*Directions*:
Go through the listing below from its first line and repeat each line exactly, ending at the line containing "red square: (78, 201) -> (56, 73), size x0.7" and including it.

*Information given*:
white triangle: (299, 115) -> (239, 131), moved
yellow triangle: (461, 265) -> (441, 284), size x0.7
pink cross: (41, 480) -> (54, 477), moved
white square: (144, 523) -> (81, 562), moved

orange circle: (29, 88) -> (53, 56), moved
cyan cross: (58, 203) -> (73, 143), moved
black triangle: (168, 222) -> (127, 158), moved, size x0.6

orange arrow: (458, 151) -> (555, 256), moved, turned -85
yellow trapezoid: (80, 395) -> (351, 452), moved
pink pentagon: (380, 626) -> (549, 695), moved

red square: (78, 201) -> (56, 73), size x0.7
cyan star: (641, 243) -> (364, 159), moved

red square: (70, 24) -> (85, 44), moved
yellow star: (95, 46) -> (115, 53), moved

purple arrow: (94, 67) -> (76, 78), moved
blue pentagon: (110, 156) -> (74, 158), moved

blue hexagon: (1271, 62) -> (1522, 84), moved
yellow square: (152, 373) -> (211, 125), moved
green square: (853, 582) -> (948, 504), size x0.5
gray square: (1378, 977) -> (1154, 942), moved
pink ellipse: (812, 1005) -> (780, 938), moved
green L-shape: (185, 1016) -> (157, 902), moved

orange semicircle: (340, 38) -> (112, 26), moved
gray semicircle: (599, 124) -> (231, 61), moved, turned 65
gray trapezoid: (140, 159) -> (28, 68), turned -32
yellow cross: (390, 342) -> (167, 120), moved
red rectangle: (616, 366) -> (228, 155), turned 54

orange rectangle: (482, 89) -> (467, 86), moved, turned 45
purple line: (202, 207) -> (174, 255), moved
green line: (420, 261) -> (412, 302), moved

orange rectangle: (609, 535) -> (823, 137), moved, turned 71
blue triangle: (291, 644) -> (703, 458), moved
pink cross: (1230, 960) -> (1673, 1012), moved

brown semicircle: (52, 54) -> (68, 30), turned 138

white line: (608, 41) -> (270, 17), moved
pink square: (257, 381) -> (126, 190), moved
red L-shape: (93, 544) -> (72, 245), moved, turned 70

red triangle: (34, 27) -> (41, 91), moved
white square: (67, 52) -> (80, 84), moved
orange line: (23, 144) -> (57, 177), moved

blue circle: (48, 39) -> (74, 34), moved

*Exercise answer*:
white triangle: (299, 115) -> (239, 131), moved
yellow triangle: (461, 265) -> (441, 284), size x0.7
pink cross: (41, 480) -> (54, 477), moved
white square: (144, 523) -> (81, 562), moved

orange circle: (29, 88) -> (53, 56), moved
cyan cross: (58, 203) -> (73, 143), moved
black triangle: (168, 222) -> (127, 158), moved, size x0.6

orange arrow: (458, 151) -> (555, 256), moved, turned -85
yellow trapezoid: (80, 395) -> (351, 452), moved
pink pentagon: (380, 626) -> (549, 695), moved

red square: (78, 201) -> (56, 73), size x0.7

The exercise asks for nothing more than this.